** HOW TO COMPLETE THIS TASK **
In the data below, which lines contain "tape"? List them by copying each one.

== SOURCE MATERIAL ==

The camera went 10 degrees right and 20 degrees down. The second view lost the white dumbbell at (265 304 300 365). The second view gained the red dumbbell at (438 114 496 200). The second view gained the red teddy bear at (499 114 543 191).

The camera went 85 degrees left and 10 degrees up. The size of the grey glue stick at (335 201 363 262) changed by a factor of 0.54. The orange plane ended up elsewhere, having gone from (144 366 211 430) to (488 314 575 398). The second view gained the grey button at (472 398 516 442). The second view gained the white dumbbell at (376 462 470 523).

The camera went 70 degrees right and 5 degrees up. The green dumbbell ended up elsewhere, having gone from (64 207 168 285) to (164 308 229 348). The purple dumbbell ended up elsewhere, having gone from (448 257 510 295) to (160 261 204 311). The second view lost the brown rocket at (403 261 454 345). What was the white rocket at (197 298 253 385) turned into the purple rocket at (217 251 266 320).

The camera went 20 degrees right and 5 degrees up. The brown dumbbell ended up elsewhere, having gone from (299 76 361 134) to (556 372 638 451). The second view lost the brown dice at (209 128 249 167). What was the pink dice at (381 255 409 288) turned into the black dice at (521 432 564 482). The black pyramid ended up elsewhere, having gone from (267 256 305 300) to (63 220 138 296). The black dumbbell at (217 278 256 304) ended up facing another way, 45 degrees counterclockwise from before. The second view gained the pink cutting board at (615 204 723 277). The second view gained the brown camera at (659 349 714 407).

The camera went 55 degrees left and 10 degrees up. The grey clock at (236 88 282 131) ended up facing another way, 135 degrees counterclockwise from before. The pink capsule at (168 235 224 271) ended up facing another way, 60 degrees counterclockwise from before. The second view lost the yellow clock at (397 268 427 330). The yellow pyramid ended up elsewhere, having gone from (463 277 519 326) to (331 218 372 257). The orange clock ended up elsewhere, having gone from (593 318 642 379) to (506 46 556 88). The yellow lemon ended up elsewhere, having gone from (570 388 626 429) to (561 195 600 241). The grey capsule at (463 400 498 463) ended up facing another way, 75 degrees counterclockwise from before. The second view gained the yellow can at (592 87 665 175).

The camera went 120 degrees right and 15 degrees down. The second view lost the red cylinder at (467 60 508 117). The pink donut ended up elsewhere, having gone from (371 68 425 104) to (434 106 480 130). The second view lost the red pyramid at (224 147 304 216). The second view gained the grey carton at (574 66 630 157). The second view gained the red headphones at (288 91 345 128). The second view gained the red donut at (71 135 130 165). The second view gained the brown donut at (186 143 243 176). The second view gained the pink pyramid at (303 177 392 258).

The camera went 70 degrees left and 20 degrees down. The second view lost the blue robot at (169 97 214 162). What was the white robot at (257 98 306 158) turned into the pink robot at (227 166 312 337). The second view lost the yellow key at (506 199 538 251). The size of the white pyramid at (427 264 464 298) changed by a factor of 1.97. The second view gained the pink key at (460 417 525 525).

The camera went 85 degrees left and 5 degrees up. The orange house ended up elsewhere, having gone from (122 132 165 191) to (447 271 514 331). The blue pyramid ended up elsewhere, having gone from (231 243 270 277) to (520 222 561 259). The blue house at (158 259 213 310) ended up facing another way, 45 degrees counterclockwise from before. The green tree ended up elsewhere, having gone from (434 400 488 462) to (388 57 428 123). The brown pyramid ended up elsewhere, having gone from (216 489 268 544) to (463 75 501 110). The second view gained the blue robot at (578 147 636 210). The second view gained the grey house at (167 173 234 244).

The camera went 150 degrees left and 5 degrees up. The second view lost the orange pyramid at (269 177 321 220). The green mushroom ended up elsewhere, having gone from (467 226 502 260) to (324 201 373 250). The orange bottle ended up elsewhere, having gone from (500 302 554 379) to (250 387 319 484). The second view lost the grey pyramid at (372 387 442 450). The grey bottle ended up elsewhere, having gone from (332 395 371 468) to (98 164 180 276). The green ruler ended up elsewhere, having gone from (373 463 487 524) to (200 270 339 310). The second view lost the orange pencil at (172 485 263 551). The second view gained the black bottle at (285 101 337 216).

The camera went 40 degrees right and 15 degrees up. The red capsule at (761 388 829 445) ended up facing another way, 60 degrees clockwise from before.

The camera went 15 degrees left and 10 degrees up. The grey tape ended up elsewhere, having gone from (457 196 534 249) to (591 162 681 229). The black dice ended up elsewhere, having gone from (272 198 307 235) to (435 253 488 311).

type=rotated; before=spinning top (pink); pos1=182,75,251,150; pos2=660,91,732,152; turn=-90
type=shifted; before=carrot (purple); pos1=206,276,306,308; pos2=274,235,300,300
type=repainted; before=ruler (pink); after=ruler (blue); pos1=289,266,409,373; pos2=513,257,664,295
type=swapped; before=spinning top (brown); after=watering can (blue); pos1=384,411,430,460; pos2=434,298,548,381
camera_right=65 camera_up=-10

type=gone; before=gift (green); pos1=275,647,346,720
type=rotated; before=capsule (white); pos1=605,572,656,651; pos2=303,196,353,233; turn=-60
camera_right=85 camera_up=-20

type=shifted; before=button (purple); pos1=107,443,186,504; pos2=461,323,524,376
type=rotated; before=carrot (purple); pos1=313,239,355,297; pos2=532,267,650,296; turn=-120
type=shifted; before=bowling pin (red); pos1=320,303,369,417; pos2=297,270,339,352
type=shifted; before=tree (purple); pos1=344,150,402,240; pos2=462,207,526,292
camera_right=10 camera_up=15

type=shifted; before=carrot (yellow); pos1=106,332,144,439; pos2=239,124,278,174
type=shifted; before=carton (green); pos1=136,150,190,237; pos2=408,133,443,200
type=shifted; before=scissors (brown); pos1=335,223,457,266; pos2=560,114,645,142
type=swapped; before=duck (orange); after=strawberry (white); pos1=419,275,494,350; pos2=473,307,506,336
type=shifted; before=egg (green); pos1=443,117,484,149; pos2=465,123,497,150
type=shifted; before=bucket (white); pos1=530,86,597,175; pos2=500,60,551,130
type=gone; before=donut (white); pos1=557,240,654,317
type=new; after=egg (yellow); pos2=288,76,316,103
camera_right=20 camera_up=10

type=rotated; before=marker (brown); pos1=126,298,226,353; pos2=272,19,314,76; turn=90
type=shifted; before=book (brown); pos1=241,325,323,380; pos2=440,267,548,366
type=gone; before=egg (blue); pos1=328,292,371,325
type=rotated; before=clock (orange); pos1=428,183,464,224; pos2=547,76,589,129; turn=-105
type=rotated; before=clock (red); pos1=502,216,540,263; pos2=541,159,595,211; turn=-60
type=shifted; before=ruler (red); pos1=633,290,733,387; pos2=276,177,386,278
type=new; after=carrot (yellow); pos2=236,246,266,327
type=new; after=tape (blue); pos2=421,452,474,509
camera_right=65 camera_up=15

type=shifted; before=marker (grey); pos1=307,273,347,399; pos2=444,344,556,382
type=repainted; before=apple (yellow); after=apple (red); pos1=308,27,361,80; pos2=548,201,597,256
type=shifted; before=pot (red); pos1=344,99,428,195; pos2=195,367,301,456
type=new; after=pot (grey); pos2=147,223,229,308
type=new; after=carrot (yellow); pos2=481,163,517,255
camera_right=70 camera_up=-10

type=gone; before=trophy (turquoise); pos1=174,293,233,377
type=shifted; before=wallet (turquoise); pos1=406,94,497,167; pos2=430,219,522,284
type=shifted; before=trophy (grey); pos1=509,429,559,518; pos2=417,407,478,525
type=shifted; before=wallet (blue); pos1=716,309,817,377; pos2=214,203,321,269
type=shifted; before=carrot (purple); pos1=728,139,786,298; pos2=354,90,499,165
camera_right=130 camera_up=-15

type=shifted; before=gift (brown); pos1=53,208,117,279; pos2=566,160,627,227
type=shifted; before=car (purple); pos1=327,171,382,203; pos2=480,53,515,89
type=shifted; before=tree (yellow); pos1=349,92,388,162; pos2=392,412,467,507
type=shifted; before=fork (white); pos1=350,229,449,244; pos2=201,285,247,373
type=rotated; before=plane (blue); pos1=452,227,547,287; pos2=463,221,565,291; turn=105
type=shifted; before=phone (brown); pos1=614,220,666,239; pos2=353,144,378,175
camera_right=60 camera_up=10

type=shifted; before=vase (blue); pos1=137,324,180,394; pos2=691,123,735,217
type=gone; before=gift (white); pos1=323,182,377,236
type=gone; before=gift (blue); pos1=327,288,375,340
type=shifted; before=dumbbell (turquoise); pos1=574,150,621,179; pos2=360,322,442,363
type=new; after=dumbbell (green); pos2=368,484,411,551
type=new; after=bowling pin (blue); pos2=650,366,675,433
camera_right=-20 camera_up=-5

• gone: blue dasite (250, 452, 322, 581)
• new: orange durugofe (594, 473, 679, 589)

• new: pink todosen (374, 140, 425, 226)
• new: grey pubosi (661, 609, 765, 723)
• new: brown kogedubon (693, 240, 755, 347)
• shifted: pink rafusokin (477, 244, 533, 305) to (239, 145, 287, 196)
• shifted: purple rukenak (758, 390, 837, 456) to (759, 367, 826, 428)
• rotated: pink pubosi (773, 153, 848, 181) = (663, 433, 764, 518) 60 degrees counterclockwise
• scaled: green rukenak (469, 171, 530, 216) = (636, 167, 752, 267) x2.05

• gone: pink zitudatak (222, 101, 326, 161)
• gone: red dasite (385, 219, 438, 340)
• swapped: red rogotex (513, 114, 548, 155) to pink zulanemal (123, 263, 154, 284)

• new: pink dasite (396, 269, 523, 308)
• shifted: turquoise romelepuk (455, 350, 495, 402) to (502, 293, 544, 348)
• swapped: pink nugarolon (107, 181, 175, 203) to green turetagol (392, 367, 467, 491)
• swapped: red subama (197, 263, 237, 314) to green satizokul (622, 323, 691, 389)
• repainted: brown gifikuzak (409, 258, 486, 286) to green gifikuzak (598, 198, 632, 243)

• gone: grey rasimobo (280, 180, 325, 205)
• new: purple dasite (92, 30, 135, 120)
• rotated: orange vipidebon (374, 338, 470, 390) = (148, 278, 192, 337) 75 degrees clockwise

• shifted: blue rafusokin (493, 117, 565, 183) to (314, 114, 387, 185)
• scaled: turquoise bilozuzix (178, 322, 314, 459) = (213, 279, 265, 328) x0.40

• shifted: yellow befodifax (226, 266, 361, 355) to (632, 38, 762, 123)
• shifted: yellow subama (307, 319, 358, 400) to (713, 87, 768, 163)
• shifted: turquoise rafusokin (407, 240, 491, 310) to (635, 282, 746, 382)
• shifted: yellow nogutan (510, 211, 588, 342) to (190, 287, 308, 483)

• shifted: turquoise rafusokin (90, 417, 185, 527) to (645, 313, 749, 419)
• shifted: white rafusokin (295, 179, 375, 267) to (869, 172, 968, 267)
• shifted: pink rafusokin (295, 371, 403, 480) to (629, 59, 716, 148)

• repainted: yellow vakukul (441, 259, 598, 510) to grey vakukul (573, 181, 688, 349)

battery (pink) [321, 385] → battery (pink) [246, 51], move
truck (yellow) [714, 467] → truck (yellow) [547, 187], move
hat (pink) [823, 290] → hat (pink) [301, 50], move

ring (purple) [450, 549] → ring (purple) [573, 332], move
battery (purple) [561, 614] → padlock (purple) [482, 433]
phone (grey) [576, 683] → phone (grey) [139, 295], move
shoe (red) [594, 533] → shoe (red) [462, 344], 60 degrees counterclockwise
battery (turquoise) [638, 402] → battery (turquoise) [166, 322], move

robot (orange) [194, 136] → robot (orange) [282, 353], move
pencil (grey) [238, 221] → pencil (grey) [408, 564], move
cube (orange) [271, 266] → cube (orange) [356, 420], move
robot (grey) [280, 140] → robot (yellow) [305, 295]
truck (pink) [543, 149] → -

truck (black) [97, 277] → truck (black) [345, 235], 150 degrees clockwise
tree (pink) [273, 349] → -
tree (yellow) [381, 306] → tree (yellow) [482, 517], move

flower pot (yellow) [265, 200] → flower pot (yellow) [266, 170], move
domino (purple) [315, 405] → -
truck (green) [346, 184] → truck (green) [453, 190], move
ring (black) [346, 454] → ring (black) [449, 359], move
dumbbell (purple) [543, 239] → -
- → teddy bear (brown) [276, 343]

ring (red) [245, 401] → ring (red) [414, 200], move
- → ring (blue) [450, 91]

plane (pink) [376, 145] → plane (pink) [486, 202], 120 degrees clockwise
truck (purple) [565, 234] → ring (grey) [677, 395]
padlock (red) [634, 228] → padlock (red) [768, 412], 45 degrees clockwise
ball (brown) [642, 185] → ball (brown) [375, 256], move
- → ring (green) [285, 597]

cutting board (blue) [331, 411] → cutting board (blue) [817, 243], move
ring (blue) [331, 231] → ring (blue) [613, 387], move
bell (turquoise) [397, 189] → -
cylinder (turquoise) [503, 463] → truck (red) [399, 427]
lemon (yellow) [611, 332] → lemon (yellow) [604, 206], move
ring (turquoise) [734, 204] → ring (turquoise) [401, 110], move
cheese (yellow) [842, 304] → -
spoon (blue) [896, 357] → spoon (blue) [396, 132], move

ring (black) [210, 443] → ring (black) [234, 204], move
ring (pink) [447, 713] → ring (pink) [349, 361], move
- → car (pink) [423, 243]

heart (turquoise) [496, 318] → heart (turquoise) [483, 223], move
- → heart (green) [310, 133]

===

** FINAL ANSWER **
The camera went 15 degrees left and 10 degrees up. The grey tape ended up elsewhere, having gone from (457 196 534 249) to (591 162 681 229). The black dice ended up elsewhere, having gone from (272 198 307 235) to (435 253 488 311).
type=new; after=tape (blue); pos2=421,452,474,509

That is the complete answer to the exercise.